**What to work on:** Collect every line of the records that contains the string "kern", matching case exactly.
━━ Extracted data
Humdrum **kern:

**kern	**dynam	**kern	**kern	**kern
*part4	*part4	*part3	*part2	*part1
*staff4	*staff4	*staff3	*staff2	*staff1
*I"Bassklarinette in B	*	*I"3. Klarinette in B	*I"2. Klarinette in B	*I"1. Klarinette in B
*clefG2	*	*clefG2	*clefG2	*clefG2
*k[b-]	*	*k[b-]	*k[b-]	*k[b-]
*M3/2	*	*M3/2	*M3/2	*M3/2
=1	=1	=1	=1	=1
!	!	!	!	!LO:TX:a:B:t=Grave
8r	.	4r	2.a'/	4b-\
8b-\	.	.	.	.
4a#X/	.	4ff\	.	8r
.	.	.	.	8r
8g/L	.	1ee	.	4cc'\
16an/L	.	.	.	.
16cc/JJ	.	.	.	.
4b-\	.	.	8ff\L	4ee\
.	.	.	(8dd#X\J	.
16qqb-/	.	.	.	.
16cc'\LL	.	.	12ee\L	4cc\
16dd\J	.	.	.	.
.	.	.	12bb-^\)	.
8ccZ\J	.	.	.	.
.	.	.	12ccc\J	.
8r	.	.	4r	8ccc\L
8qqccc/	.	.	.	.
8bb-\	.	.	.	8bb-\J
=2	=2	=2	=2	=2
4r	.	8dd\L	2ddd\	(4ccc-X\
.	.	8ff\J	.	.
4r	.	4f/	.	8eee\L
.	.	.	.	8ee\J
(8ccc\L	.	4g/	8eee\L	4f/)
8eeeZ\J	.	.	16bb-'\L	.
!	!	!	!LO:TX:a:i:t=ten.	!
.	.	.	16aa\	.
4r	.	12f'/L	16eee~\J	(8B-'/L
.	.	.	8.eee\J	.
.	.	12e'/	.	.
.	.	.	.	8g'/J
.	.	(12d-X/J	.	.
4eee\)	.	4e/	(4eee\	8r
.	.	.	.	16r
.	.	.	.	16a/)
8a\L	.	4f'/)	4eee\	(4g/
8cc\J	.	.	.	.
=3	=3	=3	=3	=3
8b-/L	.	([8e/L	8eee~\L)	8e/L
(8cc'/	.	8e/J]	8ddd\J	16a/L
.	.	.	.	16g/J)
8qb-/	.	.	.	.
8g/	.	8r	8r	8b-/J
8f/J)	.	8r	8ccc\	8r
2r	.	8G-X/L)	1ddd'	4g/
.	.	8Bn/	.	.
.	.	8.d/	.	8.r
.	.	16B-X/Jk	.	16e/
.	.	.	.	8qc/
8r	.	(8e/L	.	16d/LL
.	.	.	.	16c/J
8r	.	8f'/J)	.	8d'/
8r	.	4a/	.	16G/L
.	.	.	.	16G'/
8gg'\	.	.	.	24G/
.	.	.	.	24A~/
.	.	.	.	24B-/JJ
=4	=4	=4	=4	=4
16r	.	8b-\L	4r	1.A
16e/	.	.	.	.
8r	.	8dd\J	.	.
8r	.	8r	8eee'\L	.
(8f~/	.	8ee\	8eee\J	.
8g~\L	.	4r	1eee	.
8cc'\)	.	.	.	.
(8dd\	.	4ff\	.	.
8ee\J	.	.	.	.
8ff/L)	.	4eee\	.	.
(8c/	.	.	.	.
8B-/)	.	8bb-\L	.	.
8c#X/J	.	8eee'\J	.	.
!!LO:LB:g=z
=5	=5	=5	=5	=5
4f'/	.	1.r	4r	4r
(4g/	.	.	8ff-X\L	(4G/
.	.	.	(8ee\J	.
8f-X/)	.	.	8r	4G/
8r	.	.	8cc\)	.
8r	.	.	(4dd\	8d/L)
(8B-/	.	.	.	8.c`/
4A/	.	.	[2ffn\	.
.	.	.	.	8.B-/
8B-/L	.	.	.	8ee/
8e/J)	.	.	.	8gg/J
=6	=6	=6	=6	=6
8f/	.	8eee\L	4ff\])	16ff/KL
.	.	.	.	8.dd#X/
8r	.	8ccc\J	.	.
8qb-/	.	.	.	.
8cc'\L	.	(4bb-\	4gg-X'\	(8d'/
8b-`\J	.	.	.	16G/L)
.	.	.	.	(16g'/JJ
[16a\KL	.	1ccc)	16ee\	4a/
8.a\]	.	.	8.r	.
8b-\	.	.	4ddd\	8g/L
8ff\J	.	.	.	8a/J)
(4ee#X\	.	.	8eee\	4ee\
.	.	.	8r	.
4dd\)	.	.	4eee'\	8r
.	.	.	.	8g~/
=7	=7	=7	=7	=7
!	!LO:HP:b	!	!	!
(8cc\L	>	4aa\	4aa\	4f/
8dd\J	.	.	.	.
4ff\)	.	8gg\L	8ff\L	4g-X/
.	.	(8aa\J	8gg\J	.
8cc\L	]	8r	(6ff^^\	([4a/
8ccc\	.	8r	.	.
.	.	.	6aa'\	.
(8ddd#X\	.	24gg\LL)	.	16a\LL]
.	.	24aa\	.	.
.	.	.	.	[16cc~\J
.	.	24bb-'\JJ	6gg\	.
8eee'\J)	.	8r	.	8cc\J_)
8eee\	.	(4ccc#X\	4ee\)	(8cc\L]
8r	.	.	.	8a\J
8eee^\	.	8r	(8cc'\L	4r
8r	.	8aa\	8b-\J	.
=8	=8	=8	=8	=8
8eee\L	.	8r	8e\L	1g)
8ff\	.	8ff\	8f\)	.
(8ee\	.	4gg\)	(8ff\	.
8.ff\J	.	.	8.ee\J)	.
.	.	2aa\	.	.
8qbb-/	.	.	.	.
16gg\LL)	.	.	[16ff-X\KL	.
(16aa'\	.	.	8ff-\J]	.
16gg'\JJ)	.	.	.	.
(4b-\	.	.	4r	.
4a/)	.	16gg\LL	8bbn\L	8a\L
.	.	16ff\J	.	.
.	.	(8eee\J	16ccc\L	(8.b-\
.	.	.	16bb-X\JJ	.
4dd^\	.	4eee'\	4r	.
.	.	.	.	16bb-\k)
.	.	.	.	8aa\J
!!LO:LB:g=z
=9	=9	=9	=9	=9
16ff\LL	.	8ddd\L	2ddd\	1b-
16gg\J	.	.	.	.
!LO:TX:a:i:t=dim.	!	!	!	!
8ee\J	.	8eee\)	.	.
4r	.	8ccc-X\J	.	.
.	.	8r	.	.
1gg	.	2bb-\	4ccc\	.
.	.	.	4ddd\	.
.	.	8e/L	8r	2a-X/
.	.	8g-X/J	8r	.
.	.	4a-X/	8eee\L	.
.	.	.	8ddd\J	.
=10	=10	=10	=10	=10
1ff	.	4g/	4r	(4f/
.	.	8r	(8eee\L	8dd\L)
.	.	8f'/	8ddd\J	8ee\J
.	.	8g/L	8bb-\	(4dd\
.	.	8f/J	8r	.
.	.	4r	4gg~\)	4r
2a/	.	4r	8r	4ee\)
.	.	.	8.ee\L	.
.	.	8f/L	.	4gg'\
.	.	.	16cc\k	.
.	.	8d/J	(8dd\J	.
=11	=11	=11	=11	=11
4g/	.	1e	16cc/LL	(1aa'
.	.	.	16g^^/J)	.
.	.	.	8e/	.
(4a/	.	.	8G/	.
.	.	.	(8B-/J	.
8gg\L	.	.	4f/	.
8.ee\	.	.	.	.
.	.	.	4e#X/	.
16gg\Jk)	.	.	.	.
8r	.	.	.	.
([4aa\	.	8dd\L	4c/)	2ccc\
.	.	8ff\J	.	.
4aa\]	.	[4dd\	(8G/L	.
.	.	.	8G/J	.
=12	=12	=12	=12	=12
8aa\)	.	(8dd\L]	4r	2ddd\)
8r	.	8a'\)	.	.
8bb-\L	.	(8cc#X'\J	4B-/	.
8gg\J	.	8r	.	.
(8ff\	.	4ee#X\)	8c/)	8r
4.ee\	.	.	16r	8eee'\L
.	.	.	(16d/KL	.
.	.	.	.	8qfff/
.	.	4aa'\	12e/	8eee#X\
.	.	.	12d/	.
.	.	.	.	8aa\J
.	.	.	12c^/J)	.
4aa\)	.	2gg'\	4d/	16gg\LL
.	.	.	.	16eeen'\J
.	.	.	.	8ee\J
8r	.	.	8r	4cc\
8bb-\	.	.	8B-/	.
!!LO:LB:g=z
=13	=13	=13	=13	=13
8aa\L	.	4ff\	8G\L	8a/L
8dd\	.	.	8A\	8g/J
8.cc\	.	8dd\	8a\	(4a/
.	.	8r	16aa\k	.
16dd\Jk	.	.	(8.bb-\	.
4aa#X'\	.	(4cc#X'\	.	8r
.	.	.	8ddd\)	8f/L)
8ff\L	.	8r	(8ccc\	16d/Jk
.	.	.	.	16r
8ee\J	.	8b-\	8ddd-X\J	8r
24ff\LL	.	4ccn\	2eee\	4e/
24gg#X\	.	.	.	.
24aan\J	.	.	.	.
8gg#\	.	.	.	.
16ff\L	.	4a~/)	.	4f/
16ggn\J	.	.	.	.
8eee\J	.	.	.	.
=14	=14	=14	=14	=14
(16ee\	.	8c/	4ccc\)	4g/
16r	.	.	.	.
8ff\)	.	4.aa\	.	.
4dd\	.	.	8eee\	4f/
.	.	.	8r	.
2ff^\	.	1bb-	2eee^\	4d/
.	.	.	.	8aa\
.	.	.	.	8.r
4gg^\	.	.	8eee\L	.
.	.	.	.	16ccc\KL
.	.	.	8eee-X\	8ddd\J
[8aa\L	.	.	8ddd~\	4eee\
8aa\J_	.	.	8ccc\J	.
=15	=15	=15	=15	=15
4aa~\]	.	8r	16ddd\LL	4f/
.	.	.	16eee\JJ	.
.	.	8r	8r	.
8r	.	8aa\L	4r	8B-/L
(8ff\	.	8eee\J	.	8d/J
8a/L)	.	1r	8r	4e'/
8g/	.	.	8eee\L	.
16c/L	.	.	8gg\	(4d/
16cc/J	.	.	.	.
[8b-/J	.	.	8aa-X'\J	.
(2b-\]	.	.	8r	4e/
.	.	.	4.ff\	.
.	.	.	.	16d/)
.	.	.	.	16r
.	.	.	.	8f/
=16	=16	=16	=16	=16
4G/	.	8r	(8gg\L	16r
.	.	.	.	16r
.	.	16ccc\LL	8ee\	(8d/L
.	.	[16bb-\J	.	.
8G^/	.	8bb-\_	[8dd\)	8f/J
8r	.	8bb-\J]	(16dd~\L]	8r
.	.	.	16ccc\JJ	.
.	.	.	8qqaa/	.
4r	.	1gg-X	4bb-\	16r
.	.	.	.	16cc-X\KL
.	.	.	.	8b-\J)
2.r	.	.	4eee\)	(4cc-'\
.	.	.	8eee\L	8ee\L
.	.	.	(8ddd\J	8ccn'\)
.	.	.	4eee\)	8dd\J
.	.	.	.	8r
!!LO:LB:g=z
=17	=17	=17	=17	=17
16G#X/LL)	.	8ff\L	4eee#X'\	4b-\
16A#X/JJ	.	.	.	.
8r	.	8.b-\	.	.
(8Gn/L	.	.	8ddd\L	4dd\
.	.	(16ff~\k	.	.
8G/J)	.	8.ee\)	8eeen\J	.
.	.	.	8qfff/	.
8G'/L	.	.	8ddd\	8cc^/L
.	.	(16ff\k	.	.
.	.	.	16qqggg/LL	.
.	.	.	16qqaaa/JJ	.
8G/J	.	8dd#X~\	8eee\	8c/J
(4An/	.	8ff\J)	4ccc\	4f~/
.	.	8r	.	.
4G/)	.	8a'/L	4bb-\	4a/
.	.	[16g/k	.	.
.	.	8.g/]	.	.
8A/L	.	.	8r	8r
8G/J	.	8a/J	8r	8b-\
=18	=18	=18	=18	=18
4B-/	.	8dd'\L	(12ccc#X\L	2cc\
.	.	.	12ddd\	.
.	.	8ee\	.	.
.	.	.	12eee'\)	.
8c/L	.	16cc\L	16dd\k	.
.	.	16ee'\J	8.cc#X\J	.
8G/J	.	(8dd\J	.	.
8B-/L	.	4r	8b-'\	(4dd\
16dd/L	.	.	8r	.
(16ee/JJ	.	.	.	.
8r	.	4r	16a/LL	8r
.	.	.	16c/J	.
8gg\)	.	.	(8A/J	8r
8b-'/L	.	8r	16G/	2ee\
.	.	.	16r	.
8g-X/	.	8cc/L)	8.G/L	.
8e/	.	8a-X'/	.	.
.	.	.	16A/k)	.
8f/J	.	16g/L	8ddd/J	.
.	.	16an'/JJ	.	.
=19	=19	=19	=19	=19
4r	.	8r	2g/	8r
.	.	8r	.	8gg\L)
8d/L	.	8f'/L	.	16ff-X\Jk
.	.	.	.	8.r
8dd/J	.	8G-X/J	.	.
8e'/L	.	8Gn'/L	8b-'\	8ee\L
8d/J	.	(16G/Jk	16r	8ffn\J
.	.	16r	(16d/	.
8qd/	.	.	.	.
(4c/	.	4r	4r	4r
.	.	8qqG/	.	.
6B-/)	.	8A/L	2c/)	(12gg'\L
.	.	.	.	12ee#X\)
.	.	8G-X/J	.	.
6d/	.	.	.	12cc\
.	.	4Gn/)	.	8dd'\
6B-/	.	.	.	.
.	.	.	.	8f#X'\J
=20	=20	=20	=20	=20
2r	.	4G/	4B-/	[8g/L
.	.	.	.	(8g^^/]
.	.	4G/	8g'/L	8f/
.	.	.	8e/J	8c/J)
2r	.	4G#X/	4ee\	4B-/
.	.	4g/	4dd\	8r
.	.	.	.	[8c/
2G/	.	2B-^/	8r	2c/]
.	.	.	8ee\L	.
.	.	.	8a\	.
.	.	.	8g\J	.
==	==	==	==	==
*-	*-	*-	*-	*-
━━━━
**Exercise solution:**
Humdrum **kern:
**kern	**dynam	**kern	**kern	**kern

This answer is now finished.